▼

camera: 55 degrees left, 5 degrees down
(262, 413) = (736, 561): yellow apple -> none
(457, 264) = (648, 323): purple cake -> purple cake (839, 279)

▲
▼

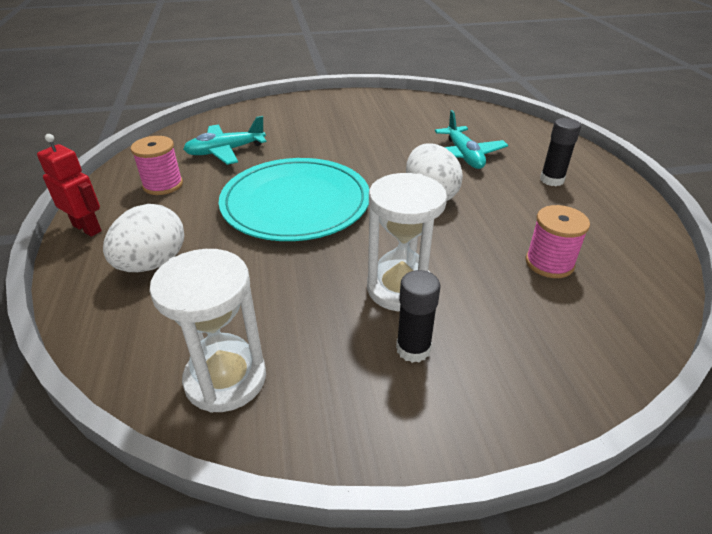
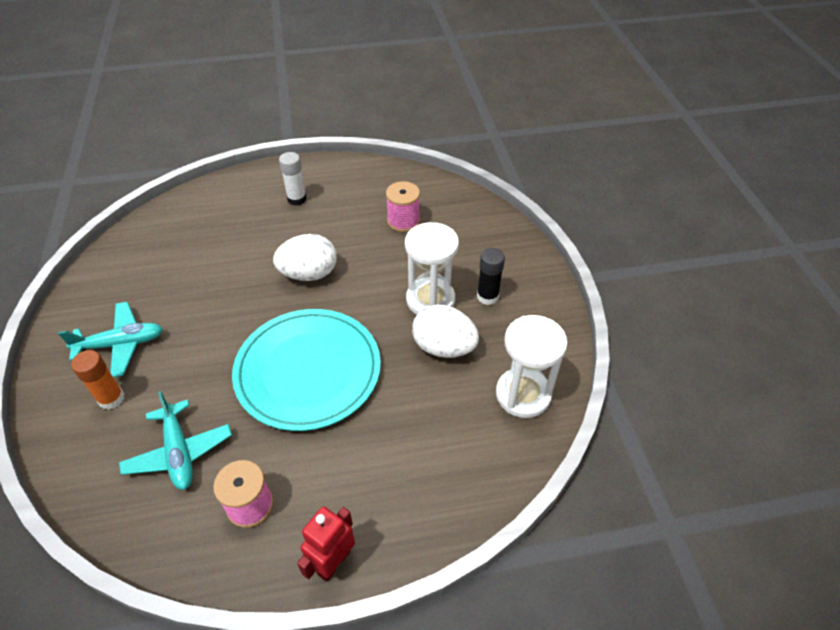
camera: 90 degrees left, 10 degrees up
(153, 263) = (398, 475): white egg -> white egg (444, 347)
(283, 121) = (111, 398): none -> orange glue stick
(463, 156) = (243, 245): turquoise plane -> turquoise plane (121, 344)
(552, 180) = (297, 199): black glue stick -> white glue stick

▲

▶ [ABOUT THIS EXERCISE]:
A line belongs in the answer if it contains the word "camera"; copy every such line from the data above.

▶ [REPLY]:
camera: 55 degrees left, 5 degrees down
camera: 90 degrees left, 10 degrees up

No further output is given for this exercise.